▶ **WHAT IS REQUIRED**
Repeat only the lines from the one containing "[(481,57),(482,37),(445,35),(444,55),(481,57)]" to the final line below, exactly as they read, and leave every picture out.

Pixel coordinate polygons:
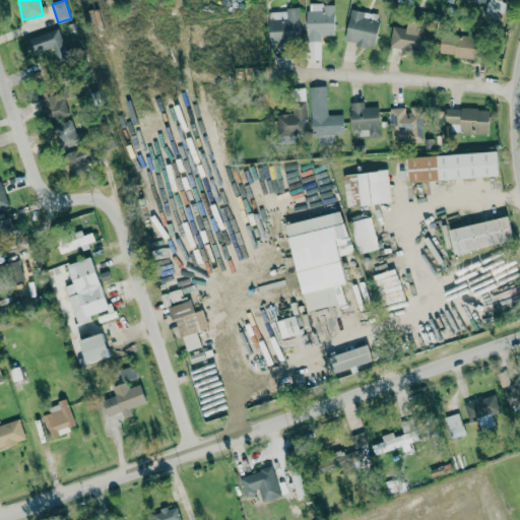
[(502,0),(458,0),(502,16),(507,3),(502,1),(502,0)]
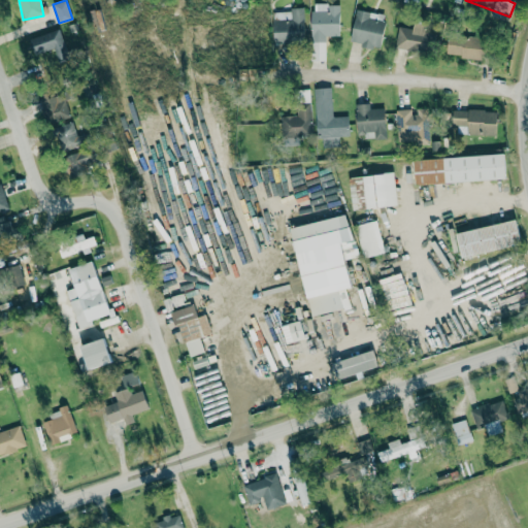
[(339,36),(339,4),(311,4),(311,61),(326,61),(326,36),(339,36)]
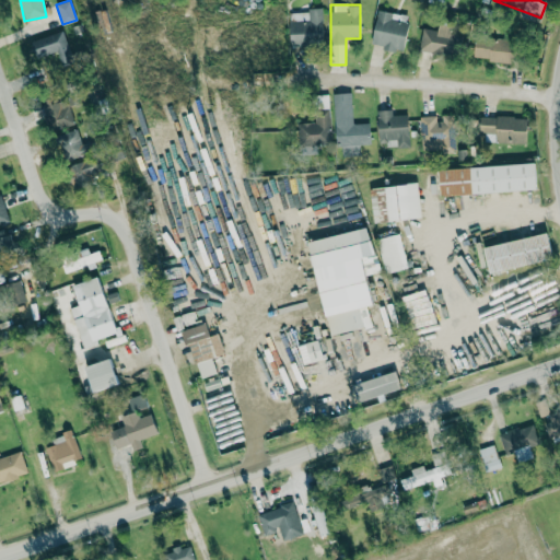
[(289,11),(290,45),(323,44),(322,10),(289,11)]
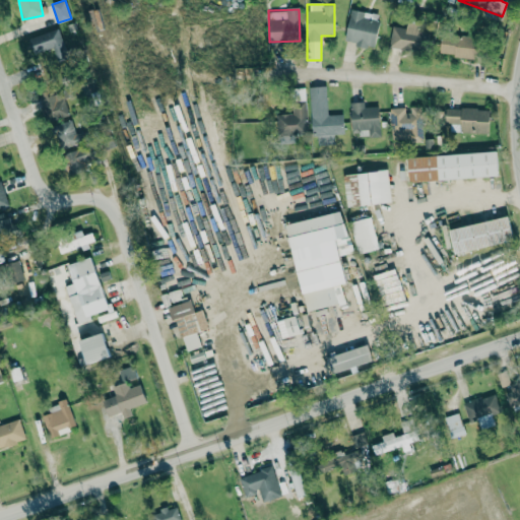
[(344,42),(374,48),(380,14),(350,9),(344,42)]
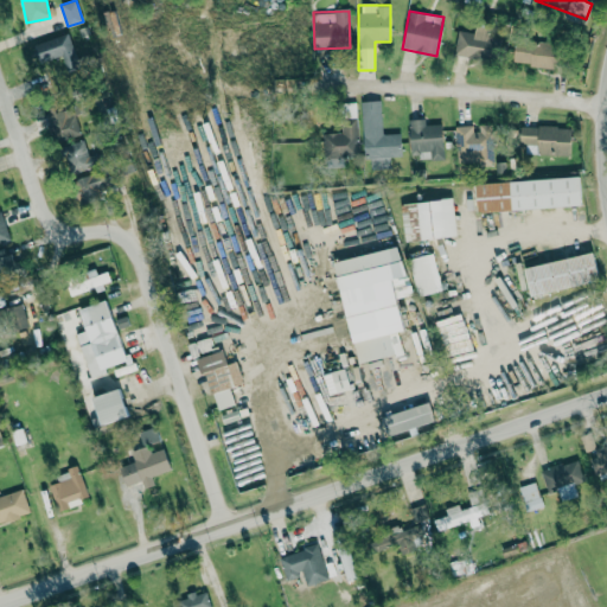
[(453,53),(485,61),(492,30),(475,25),(473,33),(459,30),(453,53)]
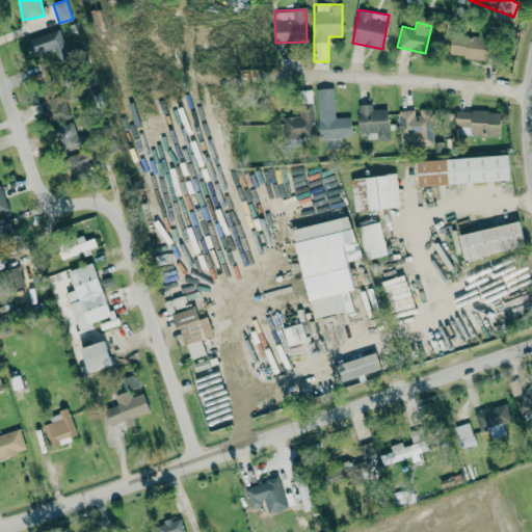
[(59,63),(71,59),(60,28),(30,38),(35,55),(54,48),(59,63)]
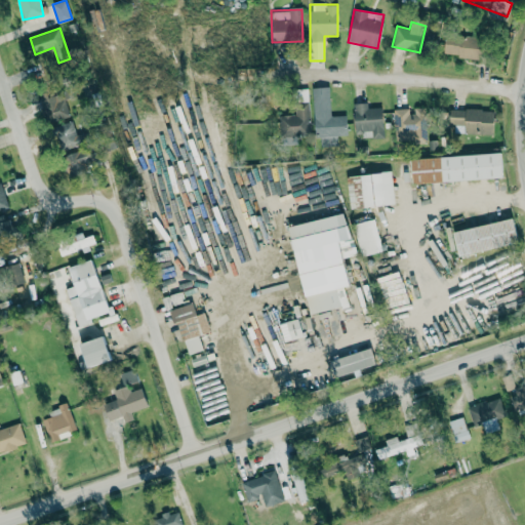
[(481,57),(482,37),(445,35),(444,55),(481,57)]
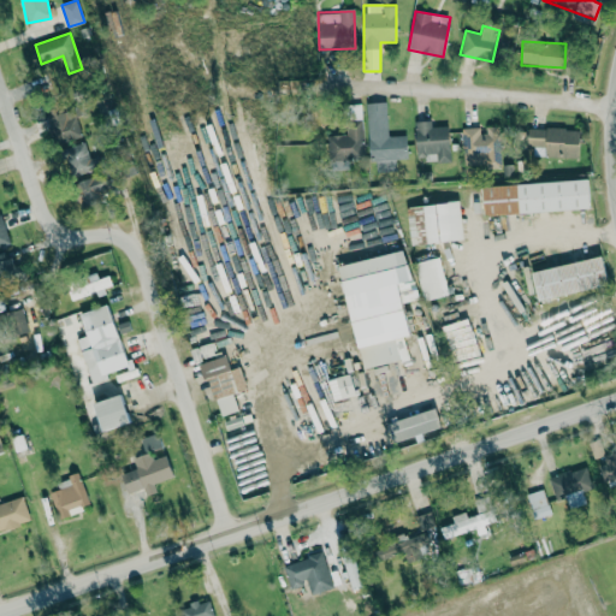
[(368,102),(371,172),(396,171),(396,159),(407,159),(406,135),(388,136),(386,101),(368,102)]
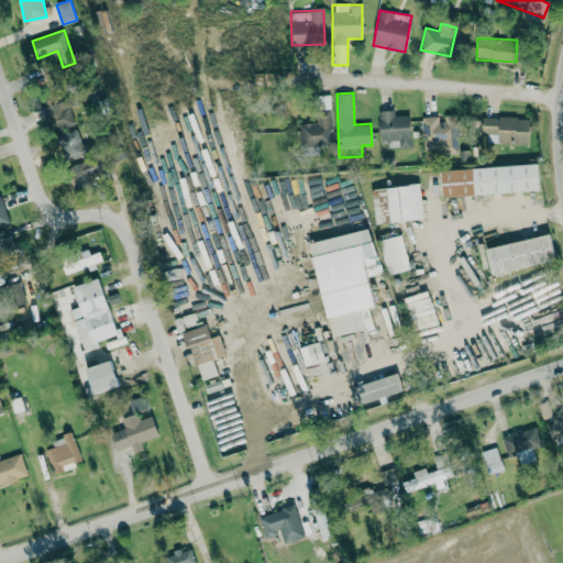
[(40,107),(43,119),(50,117),(53,131),(74,125),(68,100),(40,107)]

▶ **REPLY TO THE TASK**
[(481,57),(482,37),(445,35),(444,55),(481,57)]
[(368,102),(371,172),(396,171),(396,159),(407,159),(406,135),(388,136),(386,101),(368,102)]
[(40,107),(43,119),(50,117),(53,131),(74,125),(68,100),(40,107)]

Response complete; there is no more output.